* [TASK DETAILS]
Output the lines of the material from the one containing "pink L-shape: moved 13 px down" through the end of the material, inclusive, as a Markdown table with the columns Number and Record line, skipping any blank lines.

* [Dataset excerpt]
────────────────────

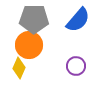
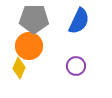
blue semicircle: moved 1 px right, 1 px down; rotated 16 degrees counterclockwise
orange circle: moved 1 px down
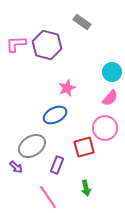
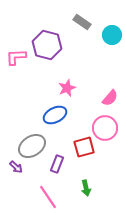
pink L-shape: moved 13 px down
cyan circle: moved 37 px up
purple rectangle: moved 1 px up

────────────────────

* [FULL RESPONSE]
| Number | Record line |
|---|---|
| 1 | pink L-shape: moved 13 px down |
| 2 | cyan circle: moved 37 px up |
| 3 | purple rectangle: moved 1 px up |